_EXERCISE TASK_: Copy every line of the records that contains the string "kern", matching case exactly.

⁂

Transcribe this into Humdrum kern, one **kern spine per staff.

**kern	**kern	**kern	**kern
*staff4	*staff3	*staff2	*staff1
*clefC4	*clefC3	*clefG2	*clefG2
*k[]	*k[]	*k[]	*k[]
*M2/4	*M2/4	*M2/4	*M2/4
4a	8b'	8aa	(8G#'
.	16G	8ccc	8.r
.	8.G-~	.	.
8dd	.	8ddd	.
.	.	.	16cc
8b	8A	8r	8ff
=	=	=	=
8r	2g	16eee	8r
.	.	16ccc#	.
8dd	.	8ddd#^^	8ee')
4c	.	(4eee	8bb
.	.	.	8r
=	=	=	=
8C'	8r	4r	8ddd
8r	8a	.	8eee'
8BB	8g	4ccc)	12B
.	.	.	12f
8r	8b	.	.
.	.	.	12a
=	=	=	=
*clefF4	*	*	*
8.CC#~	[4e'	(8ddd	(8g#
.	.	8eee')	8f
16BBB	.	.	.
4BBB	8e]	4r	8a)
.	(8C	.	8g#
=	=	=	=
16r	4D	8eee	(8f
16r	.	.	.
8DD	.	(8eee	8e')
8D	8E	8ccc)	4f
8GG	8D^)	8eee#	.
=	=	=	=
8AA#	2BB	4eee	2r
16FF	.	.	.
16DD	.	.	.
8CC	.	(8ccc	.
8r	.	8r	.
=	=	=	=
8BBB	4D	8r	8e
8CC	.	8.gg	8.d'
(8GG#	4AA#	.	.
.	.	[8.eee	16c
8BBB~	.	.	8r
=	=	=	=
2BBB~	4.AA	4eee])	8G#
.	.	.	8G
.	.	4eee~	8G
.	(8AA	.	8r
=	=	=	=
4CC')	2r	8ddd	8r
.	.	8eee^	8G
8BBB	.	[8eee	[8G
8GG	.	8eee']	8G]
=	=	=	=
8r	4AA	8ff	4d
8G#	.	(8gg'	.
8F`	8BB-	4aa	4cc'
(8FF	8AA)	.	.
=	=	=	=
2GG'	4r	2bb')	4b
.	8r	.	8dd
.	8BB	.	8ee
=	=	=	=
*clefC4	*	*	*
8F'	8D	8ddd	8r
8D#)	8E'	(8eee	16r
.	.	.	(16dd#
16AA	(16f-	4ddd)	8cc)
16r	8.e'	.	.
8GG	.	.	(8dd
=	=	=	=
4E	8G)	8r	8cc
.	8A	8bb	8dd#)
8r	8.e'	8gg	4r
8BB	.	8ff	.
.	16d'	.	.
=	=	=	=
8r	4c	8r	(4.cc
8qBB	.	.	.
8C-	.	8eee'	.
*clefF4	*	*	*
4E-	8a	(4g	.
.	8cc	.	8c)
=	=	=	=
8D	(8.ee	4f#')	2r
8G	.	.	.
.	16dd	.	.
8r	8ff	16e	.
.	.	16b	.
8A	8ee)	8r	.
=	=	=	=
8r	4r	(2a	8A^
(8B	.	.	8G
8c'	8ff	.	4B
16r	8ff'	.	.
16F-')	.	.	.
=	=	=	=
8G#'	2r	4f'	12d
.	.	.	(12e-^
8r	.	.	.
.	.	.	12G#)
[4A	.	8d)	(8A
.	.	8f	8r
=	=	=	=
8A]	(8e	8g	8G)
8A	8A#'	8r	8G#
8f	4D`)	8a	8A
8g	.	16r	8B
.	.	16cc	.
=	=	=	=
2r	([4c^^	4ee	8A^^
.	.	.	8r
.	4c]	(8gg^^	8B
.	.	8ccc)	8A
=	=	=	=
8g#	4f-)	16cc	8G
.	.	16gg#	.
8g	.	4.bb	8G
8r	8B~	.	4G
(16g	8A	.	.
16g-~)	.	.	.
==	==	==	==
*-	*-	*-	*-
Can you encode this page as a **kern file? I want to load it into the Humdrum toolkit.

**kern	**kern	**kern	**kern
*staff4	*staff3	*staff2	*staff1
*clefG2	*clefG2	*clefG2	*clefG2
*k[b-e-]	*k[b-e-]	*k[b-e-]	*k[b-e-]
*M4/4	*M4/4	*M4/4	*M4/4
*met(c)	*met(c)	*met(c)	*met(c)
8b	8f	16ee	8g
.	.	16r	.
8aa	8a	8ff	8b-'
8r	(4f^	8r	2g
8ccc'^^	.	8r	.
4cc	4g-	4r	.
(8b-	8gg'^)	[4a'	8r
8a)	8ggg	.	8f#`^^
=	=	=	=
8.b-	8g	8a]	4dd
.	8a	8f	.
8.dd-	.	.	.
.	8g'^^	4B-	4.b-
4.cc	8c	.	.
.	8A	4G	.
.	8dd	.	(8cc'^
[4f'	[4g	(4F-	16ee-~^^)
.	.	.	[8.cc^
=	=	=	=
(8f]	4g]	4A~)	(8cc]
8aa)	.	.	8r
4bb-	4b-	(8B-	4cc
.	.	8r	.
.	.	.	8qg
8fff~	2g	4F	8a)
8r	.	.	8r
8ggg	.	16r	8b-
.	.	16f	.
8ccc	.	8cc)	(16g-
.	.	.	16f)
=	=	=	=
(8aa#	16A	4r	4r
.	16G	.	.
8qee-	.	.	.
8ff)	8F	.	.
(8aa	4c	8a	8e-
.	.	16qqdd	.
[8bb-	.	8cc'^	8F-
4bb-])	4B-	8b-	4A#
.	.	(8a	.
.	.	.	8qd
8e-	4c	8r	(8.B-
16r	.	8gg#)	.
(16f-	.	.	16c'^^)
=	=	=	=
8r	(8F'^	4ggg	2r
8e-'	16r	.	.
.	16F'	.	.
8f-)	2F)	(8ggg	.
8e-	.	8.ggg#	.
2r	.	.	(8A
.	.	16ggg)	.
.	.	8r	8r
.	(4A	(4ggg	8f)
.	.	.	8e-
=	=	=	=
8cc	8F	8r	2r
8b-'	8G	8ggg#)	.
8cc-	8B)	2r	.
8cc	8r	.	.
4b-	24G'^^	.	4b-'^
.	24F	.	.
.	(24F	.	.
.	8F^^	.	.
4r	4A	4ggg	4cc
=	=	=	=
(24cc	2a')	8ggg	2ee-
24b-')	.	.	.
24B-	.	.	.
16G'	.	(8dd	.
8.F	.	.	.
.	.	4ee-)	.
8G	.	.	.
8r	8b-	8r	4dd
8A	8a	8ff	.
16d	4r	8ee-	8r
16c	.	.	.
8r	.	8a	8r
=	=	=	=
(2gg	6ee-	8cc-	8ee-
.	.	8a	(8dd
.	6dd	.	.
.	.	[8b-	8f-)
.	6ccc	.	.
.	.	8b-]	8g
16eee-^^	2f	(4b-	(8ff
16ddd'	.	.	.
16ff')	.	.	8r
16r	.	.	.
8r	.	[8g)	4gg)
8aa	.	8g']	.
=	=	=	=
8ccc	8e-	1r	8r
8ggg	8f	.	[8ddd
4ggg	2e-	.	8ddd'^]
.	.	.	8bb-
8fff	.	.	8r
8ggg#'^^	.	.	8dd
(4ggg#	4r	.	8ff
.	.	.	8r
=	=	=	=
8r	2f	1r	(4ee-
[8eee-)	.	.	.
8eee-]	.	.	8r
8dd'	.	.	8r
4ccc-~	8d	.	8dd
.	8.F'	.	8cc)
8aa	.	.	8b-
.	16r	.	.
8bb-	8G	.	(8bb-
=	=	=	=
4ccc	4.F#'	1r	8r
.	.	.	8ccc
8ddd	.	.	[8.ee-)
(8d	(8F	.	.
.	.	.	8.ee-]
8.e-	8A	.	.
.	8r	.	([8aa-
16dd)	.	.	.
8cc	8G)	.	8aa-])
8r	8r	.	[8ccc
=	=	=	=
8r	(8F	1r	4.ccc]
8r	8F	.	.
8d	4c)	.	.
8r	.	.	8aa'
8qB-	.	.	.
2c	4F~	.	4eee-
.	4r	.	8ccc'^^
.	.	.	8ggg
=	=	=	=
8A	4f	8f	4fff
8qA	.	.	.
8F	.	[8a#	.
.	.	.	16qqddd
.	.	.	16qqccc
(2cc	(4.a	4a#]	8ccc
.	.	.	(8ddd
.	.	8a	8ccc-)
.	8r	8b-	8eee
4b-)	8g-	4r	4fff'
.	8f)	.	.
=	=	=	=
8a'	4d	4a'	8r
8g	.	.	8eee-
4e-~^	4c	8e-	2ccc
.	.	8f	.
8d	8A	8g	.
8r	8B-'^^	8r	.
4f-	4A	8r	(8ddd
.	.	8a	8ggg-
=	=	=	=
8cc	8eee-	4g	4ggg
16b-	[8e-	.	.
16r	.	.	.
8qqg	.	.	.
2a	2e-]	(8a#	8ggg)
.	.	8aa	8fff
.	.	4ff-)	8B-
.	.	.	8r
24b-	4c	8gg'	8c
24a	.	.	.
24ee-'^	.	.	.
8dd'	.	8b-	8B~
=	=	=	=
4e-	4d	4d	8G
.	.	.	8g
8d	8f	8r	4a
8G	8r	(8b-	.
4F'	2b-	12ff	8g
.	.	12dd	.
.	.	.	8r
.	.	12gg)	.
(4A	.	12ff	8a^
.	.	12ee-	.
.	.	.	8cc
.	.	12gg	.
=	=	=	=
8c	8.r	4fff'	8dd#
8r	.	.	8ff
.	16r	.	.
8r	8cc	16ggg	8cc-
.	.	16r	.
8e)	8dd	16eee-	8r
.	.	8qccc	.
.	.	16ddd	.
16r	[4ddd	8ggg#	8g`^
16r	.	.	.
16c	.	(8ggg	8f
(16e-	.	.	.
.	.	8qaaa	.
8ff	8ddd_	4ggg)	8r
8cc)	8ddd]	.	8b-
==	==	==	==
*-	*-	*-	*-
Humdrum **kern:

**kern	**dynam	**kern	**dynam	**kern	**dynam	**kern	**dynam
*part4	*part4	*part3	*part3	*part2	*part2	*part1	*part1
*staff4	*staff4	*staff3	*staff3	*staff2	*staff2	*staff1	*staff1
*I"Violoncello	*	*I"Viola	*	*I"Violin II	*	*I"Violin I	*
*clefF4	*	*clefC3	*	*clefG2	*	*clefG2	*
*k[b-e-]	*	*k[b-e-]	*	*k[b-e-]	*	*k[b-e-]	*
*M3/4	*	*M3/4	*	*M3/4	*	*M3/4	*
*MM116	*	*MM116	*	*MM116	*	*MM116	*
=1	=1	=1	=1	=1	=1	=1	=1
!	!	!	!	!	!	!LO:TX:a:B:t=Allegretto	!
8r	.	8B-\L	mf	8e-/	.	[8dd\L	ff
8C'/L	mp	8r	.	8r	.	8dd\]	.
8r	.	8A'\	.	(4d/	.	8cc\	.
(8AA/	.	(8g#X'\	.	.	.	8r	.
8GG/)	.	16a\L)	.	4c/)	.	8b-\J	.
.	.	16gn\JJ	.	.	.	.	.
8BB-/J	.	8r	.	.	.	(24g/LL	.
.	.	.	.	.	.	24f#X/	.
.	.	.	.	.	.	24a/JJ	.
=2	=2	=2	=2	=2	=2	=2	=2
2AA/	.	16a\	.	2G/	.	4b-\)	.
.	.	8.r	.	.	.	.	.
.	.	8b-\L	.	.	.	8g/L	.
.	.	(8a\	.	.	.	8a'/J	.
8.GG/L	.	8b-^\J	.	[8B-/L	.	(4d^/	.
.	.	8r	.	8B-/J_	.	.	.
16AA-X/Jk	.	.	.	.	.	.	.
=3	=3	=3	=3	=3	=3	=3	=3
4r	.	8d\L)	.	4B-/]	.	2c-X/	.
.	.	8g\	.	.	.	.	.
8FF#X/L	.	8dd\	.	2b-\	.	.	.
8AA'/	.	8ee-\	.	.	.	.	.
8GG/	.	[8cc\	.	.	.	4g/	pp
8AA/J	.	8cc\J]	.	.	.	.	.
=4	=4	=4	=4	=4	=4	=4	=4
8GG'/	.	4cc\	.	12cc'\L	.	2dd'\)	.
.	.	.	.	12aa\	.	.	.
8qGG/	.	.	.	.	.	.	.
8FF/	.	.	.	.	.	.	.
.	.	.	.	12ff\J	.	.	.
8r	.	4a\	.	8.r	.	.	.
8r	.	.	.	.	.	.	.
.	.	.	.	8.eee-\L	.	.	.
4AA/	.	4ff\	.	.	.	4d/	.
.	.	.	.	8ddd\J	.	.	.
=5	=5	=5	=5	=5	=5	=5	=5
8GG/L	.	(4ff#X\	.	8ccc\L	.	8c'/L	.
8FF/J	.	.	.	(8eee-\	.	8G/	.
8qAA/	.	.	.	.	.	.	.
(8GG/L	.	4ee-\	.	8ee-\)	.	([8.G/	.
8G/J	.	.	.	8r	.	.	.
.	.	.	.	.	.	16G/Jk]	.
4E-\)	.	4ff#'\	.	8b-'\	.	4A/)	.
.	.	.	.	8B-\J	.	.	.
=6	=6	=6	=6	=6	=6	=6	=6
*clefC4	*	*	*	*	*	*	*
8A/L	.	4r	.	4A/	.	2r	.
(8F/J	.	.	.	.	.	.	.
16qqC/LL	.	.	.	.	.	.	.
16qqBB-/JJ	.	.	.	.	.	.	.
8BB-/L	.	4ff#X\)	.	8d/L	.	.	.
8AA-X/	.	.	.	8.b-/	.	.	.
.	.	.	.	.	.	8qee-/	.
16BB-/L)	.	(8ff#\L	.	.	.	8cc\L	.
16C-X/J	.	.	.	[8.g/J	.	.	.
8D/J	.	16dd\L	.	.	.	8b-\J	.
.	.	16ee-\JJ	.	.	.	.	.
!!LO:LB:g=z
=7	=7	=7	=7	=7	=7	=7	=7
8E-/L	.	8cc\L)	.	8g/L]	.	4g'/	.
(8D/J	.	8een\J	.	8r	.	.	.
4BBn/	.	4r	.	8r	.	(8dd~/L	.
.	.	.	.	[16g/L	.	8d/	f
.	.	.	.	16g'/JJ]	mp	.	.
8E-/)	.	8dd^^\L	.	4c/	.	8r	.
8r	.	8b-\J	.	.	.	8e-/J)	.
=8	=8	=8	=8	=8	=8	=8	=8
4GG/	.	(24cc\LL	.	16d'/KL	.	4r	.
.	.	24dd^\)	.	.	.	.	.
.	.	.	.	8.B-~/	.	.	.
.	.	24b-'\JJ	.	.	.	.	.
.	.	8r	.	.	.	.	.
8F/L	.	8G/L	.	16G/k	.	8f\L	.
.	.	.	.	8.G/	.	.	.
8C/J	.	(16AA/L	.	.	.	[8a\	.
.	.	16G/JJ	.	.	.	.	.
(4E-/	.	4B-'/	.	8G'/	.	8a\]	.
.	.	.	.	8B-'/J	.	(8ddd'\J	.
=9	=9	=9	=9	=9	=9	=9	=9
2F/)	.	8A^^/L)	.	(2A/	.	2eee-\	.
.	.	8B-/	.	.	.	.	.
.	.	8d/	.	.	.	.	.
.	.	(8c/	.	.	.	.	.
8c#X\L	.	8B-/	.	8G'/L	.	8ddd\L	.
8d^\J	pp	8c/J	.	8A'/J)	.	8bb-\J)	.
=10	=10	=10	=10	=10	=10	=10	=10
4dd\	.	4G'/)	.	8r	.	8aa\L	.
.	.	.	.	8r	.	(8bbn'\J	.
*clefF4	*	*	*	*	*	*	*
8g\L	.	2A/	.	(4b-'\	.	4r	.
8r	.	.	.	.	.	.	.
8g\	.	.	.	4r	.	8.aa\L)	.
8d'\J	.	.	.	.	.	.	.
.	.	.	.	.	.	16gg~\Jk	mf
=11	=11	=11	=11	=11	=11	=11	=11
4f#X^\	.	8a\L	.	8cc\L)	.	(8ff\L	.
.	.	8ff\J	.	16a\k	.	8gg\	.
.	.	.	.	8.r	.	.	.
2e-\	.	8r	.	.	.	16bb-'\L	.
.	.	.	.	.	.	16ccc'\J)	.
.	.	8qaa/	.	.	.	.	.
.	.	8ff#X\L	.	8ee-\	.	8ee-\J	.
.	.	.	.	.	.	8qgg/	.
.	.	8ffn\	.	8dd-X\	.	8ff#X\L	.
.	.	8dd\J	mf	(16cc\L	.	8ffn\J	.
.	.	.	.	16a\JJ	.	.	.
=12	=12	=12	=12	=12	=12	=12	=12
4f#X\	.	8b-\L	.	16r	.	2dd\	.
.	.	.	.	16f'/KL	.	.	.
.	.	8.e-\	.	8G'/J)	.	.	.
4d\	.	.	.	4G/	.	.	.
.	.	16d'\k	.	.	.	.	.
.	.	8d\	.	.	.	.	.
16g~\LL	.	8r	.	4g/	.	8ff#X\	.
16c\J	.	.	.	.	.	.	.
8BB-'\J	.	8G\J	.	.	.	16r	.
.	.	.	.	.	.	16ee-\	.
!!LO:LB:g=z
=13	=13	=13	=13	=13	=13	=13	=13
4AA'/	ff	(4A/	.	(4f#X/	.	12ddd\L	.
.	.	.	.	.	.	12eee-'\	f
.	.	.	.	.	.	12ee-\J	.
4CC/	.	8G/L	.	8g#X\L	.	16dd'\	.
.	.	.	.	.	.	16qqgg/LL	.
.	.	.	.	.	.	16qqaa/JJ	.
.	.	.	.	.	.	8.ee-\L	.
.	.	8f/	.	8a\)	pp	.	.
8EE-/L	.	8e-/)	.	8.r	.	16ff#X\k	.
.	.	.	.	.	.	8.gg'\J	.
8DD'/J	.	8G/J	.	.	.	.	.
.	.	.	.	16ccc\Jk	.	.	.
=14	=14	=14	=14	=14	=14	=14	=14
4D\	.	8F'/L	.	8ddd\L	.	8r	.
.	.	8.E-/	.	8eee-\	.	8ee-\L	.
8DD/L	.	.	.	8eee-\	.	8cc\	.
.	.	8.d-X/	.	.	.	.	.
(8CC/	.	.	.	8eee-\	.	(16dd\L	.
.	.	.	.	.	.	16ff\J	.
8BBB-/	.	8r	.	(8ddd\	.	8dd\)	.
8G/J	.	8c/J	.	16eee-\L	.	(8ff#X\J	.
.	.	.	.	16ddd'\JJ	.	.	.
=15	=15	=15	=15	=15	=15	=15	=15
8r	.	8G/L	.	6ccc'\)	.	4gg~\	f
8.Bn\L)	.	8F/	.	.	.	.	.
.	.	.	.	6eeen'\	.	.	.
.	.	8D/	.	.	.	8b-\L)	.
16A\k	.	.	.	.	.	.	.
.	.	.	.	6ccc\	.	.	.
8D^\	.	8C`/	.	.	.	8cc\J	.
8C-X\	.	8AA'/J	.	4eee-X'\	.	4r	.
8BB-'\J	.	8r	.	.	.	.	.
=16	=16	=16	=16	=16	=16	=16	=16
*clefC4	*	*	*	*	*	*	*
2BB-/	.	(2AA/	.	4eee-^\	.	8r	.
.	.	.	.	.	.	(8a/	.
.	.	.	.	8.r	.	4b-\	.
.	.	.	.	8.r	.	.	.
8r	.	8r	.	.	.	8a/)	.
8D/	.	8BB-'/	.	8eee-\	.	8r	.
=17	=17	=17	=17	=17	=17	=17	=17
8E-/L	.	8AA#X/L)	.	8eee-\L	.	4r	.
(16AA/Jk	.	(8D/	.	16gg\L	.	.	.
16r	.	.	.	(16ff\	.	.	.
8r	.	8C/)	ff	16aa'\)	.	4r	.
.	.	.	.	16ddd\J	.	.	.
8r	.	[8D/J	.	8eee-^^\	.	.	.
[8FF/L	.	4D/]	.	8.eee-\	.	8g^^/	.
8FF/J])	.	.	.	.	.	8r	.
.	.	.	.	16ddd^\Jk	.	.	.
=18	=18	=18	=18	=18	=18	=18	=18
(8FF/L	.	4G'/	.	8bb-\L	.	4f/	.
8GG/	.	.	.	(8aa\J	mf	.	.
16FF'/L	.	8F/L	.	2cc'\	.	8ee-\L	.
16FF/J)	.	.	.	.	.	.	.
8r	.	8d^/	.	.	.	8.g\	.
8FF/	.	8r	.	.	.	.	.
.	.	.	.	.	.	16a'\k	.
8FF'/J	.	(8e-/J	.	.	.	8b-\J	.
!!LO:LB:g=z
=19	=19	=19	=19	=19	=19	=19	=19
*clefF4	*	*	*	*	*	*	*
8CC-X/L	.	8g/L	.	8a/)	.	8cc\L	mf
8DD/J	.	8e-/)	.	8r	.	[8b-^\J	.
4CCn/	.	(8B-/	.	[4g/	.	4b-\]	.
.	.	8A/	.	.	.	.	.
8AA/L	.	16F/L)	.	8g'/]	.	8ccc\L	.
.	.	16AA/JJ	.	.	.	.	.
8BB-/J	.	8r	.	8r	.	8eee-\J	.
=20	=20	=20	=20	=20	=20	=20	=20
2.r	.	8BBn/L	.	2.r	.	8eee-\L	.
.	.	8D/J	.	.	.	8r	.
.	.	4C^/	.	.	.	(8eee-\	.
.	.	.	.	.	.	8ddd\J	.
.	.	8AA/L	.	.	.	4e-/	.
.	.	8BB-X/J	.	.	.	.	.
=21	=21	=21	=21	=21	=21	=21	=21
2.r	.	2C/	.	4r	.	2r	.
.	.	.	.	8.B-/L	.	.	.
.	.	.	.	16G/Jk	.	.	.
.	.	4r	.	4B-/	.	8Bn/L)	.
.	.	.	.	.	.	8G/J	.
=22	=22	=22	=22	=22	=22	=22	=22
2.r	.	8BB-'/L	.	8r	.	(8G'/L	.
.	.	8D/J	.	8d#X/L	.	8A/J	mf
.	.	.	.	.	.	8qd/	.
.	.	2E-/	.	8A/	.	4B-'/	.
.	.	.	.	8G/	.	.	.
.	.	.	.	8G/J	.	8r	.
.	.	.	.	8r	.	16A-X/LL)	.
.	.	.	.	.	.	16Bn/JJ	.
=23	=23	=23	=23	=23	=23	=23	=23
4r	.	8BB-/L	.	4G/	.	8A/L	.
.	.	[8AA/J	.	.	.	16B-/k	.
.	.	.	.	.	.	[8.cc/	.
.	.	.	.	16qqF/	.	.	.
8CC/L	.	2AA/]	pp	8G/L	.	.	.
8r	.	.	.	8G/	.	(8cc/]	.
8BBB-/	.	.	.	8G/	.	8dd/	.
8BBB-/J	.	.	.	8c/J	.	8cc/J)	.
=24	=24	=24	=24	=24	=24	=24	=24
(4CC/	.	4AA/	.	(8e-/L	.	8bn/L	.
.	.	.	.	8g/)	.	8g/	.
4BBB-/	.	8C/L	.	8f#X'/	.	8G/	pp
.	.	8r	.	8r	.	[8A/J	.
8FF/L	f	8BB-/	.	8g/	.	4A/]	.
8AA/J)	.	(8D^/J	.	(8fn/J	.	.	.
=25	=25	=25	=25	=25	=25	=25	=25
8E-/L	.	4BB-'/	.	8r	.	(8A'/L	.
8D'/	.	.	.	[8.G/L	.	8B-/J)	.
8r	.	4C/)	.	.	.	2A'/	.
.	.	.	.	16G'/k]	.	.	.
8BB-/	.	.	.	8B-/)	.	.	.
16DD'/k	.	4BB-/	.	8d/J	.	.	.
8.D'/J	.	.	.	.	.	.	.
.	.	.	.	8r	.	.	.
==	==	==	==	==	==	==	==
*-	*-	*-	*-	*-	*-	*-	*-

⁂

_ANSWER TO THIS PROBLEM_:
Transcribe this into Humdrum kern, one **kern spine per staff.
**kern	**kern	**kern	**kern
Can you encode this page as a **kern file? I want to load it into the Humdrum toolkit.
**kern	**kern	**kern	**kern
Humdrum **kern:
**kern	**dynam	**kern	**dynam	**kern	**dynam	**kern	**dynam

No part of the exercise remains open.